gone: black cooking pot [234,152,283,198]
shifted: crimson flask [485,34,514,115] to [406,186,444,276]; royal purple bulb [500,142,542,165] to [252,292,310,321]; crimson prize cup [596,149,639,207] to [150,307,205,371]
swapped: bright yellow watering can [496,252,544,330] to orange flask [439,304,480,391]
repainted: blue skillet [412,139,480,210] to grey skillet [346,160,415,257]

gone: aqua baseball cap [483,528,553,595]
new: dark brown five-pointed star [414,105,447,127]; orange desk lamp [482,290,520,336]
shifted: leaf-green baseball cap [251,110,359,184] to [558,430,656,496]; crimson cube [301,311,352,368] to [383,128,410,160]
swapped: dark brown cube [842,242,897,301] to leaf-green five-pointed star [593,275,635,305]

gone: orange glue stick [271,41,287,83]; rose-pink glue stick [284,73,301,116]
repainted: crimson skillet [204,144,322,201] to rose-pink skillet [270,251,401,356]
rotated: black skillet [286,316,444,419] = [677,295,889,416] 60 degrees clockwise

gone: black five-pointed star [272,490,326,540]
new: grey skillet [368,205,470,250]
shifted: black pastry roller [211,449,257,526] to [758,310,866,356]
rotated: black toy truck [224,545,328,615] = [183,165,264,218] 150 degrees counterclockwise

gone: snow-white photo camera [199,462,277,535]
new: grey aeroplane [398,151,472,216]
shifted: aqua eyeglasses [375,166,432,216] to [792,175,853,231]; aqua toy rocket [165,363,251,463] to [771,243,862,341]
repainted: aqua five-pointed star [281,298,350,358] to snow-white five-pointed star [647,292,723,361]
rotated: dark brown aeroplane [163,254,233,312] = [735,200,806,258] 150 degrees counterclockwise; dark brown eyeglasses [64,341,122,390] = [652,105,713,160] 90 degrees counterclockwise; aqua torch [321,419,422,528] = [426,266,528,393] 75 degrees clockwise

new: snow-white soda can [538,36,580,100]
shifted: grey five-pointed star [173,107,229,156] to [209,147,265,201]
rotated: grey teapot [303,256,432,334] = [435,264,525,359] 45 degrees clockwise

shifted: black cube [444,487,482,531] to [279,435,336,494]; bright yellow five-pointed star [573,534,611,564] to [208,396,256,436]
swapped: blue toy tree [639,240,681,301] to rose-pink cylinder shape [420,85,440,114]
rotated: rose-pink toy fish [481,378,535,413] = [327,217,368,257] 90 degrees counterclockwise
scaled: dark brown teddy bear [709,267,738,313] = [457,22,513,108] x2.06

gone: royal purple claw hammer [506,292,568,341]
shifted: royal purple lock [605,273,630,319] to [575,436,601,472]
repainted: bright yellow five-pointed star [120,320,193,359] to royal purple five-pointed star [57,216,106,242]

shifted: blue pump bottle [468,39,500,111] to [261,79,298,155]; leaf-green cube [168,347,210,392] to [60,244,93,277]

ACTIVITY: Go through the records above and copy each line where "flask" is found.

EXERCISE OUTPUT:
shifted: crimson flask [485,34,514,115] to [406,186,444,276]; royal purple bulb [500,142,542,165] to [252,292,310,321]; crimson prize cup [596,149,639,207] to [150,307,205,371]
swapped: bright yellow watering can [496,252,544,330] to orange flask [439,304,480,391]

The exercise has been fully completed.